**Task directions:**
Only one stretch of the data below is needed. Output the lines from the one with "cyan plate J7 level 2 -> tan plate J7 level 2" up to and including the one with "white brick P12:P14", exactly as they stand.

**Dataset extract:**

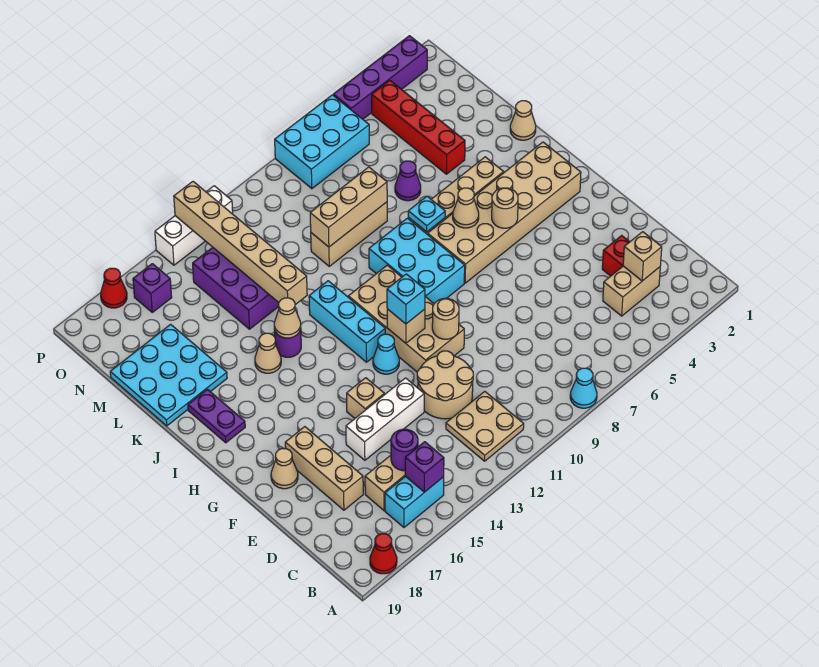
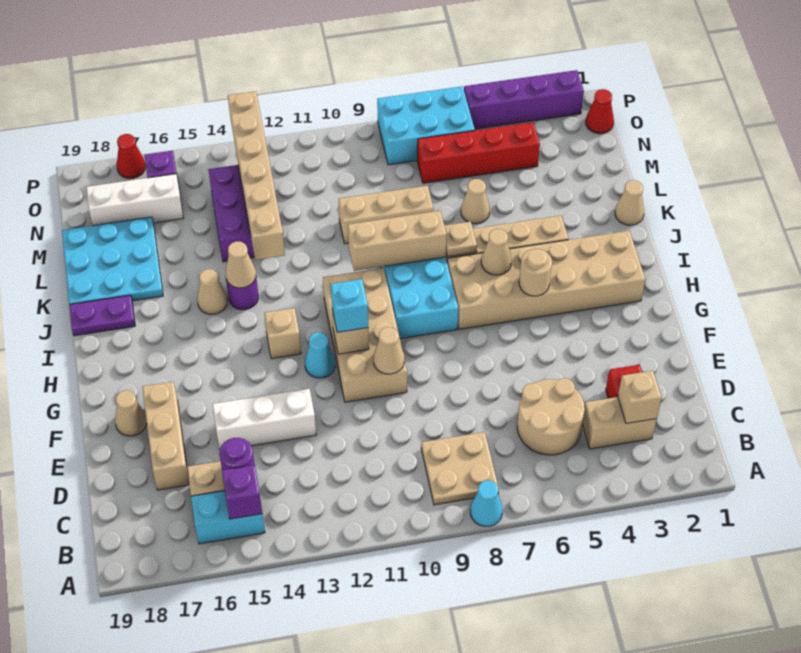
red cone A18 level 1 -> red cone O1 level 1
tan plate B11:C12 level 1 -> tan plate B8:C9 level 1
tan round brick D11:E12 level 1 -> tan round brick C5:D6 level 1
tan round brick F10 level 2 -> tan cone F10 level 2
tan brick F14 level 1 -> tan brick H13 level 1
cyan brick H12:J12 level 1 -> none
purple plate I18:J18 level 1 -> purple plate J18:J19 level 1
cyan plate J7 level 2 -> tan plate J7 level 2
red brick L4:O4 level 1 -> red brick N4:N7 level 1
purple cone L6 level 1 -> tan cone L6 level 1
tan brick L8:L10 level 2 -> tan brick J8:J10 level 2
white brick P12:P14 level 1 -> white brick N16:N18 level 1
...
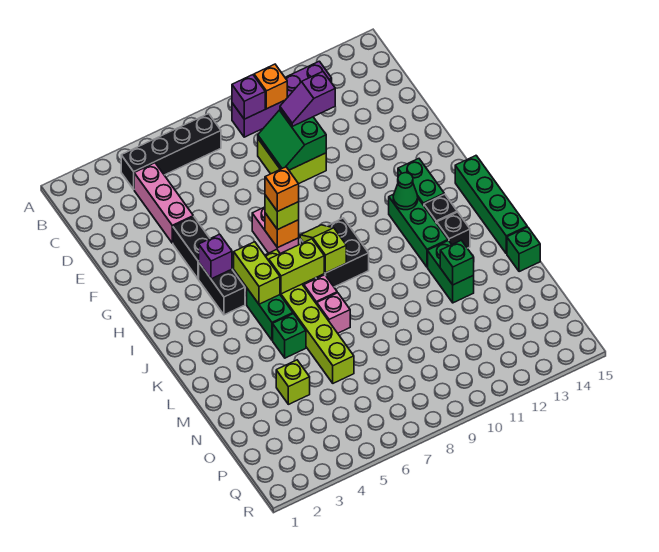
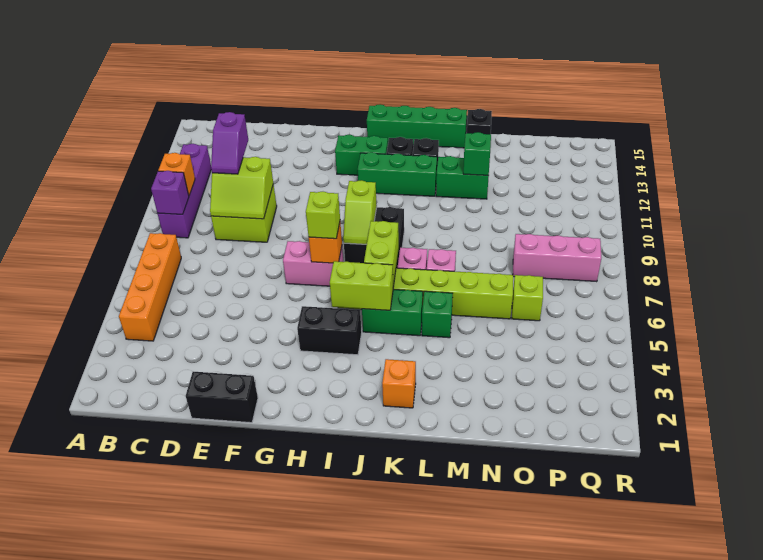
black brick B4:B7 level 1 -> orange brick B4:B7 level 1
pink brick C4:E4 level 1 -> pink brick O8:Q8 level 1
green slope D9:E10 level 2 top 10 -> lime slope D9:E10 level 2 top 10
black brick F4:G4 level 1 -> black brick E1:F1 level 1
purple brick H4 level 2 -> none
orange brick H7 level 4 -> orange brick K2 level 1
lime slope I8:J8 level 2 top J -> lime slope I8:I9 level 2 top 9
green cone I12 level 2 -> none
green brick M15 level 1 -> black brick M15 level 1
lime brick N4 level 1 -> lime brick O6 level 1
---
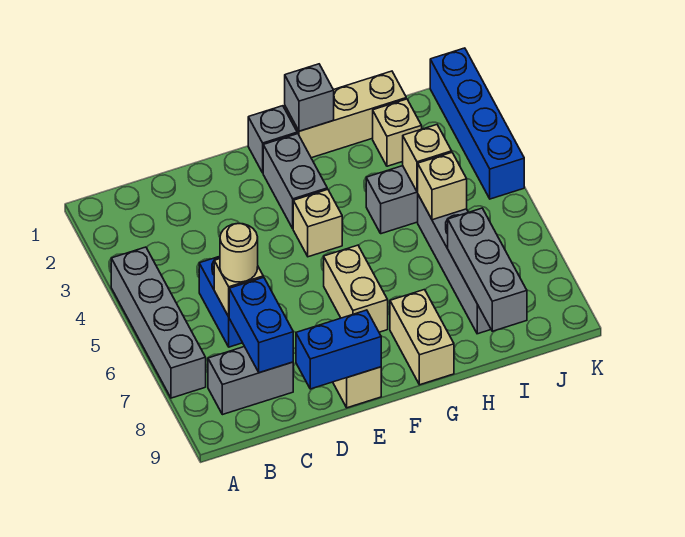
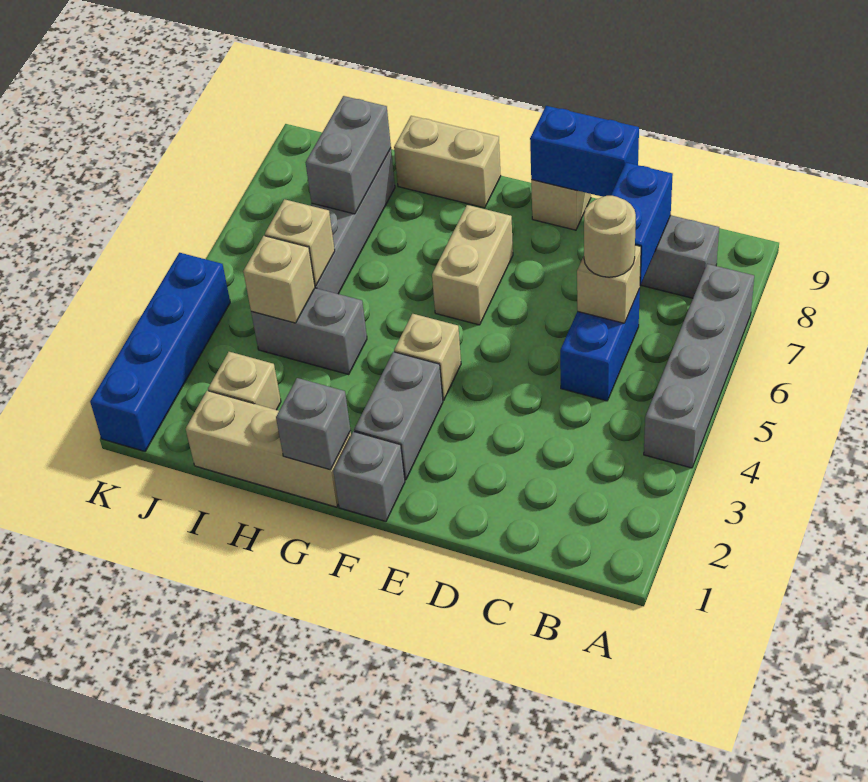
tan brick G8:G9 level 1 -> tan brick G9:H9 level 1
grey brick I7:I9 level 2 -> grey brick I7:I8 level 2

**Solution for this exercise:**
cyan plate J7 level 2 -> tan plate J7 level 2
red brick L4:O4 level 1 -> red brick N4:N7 level 1
purple cone L6 level 1 -> tan cone L6 level 1
tan brick L8:L10 level 2 -> tan brick J8:J10 level 2
white brick P12:P14 level 1 -> white brick N16:N18 level 1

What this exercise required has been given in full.